- TASK TO CARRY OUT -
Copy the material below line for line, without changing anything.

- RECORDS FOR THE TASK -
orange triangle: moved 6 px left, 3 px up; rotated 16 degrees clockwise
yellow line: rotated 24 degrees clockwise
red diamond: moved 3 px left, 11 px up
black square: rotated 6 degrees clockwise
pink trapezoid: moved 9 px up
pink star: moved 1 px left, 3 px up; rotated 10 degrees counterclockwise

- RESULT FOR THIS TASK -
orange triangle: moved 6 px left, 3 px up; rotated 16 degrees clockwise
yellow line: rotated 24 degrees clockwise
red diamond: moved 3 px left, 11 px up
black square: rotated 6 degrees clockwise
pink trapezoid: moved 9 px up
pink star: moved 1 px left, 3 px up; rotated 10 degrees counterclockwise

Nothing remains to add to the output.